* _Material for this task_
★ ★ ★ ★
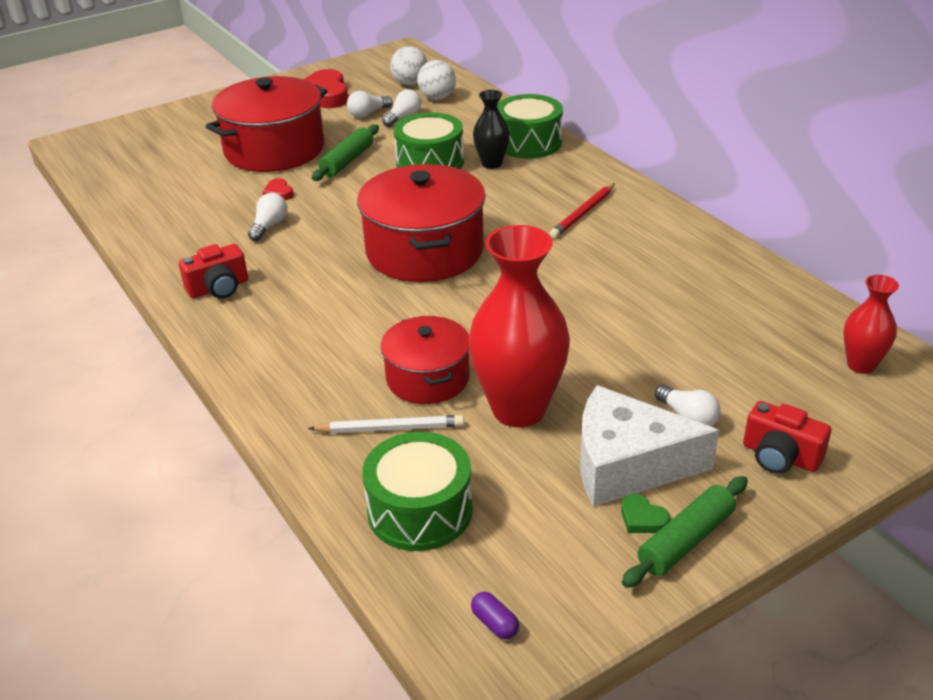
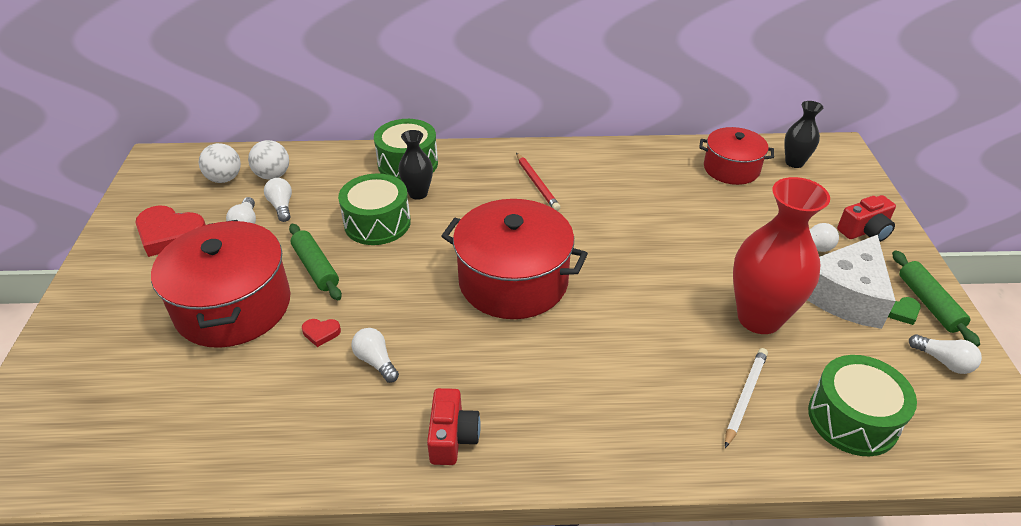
camera: 60 degrees left, 5 degrees up
(428, 378) = (692, 350): red pot -> red pot (731, 169)
(495, 623) = (984, 426): purple capsule -> none
(582, 570) = (943, 361): none -> white light bulb
(861, 365) = (794, 162): red vase -> black vase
★ ★ ★ ★
* _Directions_
Repeat the records verbatim, excluding pictures.

* _Response to this exercise_
camera: 60 degrees left, 5 degrees up
(428, 378) = (692, 350): red pot -> red pot (731, 169)
(495, 623) = (984, 426): purple capsule -> none
(582, 570) = (943, 361): none -> white light bulb
(861, 365) = (794, 162): red vase -> black vase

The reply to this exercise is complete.